From the first line to the last, copy the data exactly and drop the pictures.

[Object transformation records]

-------

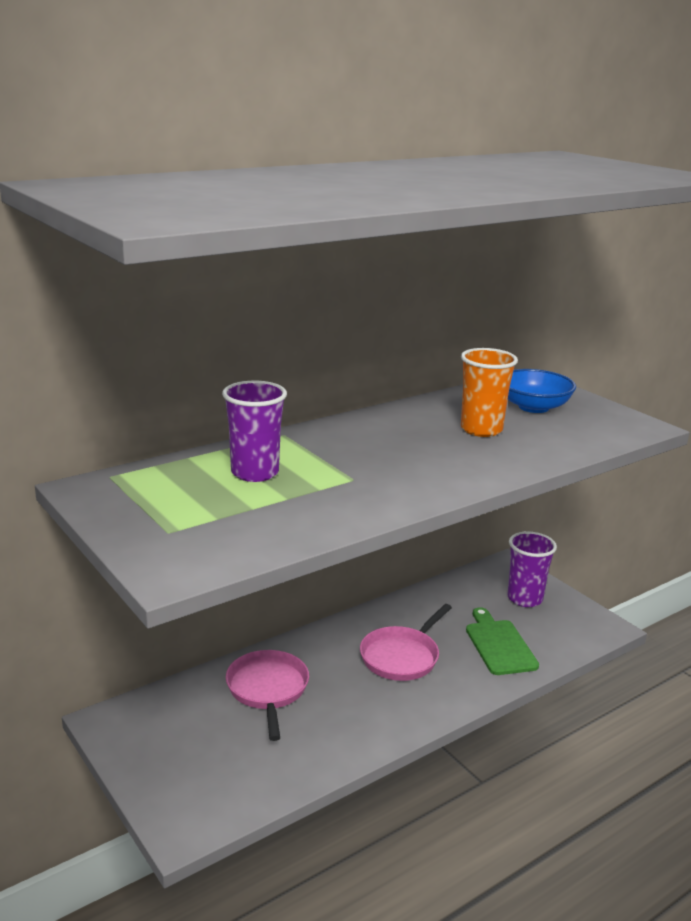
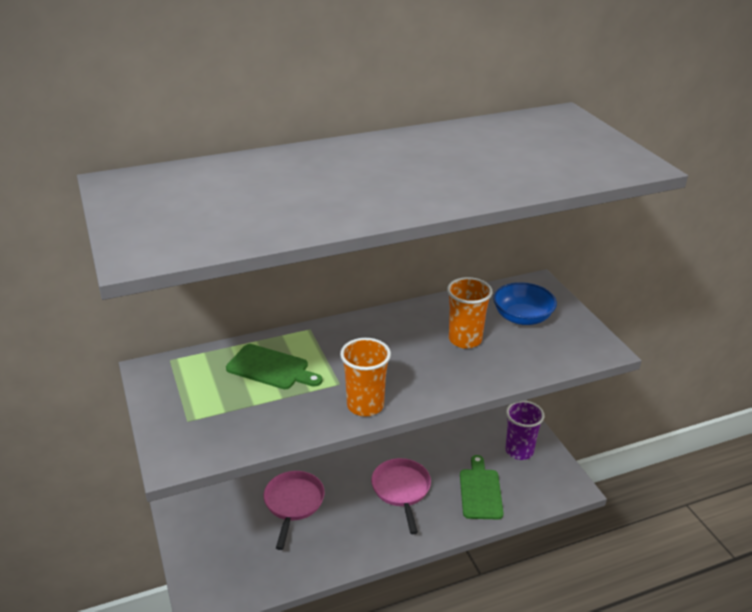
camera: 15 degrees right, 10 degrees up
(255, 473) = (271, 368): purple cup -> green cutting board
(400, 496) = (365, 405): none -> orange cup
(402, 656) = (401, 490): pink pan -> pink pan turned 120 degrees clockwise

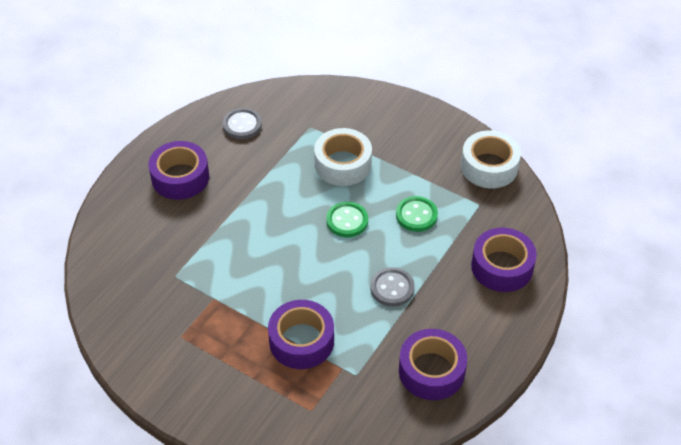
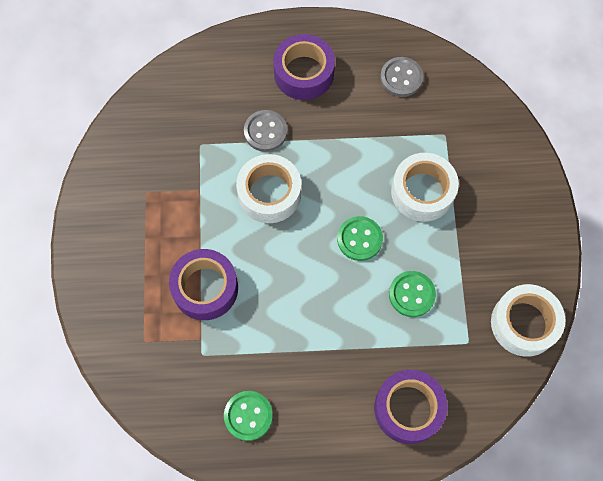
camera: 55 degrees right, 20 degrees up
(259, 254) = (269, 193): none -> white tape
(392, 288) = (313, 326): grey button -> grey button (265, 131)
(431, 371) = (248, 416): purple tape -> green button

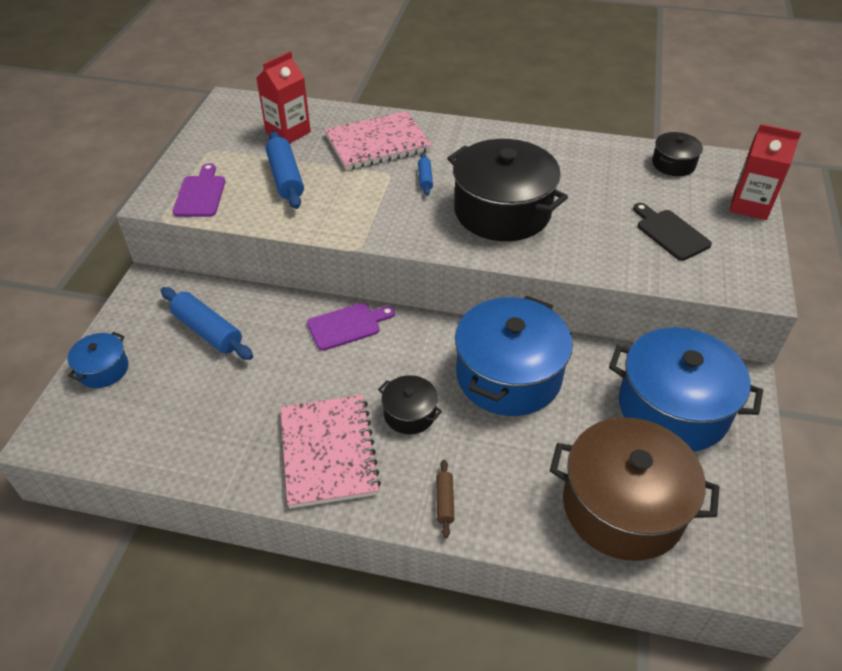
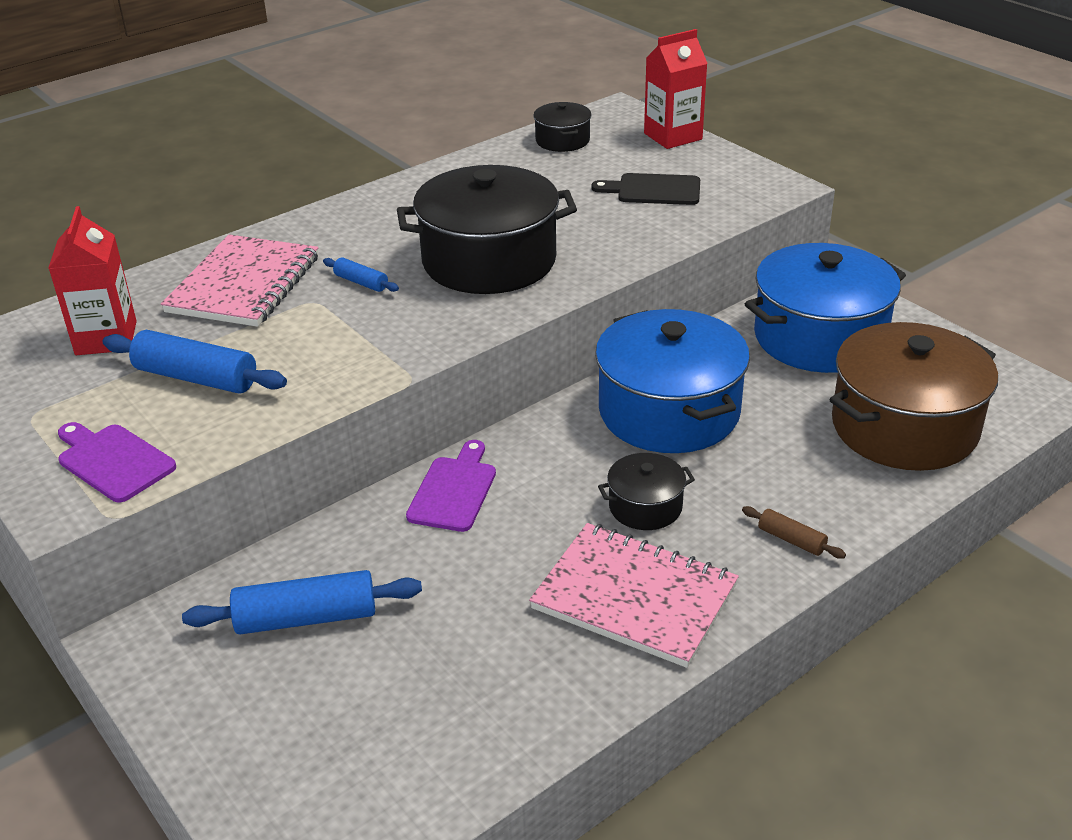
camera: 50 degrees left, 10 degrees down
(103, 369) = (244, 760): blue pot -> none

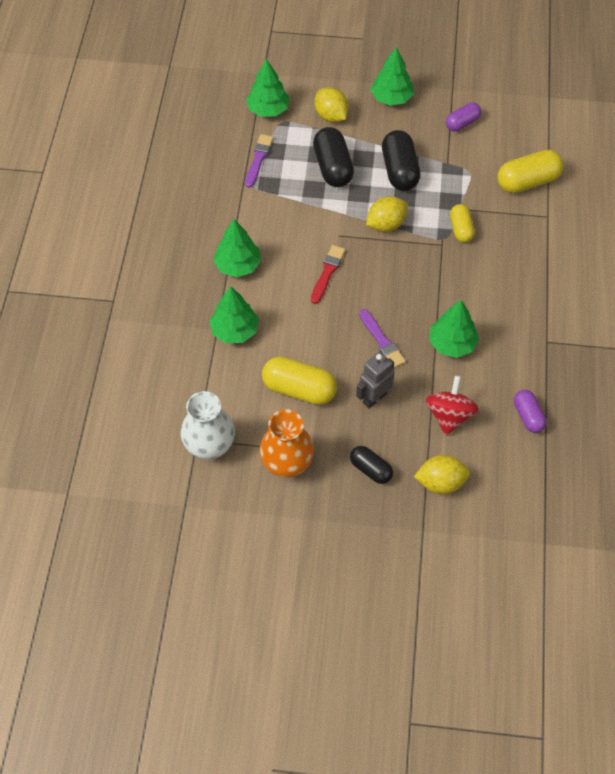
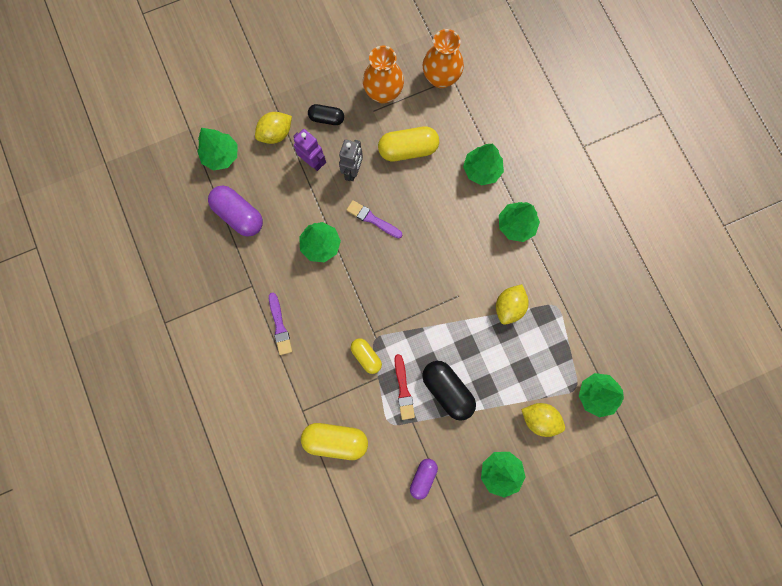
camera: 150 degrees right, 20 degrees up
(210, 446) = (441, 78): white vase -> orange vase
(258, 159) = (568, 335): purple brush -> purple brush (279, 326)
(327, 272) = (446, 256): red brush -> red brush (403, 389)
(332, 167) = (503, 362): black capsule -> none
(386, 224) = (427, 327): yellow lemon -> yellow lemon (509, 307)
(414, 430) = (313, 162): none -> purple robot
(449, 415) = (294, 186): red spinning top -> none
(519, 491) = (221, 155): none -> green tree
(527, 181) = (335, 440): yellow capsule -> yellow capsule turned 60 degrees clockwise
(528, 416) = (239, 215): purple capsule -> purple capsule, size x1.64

-------

TASK RESULT =>
camera: 15 degrees right, 10 degrees up
(255, 473) = (271, 368): purple cup -> green cutting board
(400, 496) = (365, 405): none -> orange cup
(402, 656) = (401, 490): pink pan -> pink pan turned 120 degrees clockwise

camera: 55 degrees right, 20 degrees up
(259, 254) = (269, 193): none -> white tape
(392, 288) = (313, 326): grey button -> grey button (265, 131)
(431, 371) = (248, 416): purple tape -> green button

camera: 50 degrees left, 10 degrees down
(103, 369) = (244, 760): blue pot -> none

camera: 150 degrees right, 20 degrees up
(210, 446) = (441, 78): white vase -> orange vase
(258, 159) = (568, 335): purple brush -> purple brush (279, 326)
(327, 272) = (446, 256): red brush -> red brush (403, 389)
(332, 167) = (503, 362): black capsule -> none
(386, 224) = (427, 327): yellow lemon -> yellow lemon (509, 307)
(414, 430) = (313, 162): none -> purple robot
(449, 415) = (294, 186): red spinning top -> none
(519, 491) = (221, 155): none -> green tree
(527, 181) = (335, 440): yellow capsule -> yellow capsule turned 60 degrees clockwise
(528, 416) = (239, 215): purple capsule -> purple capsule, size x1.64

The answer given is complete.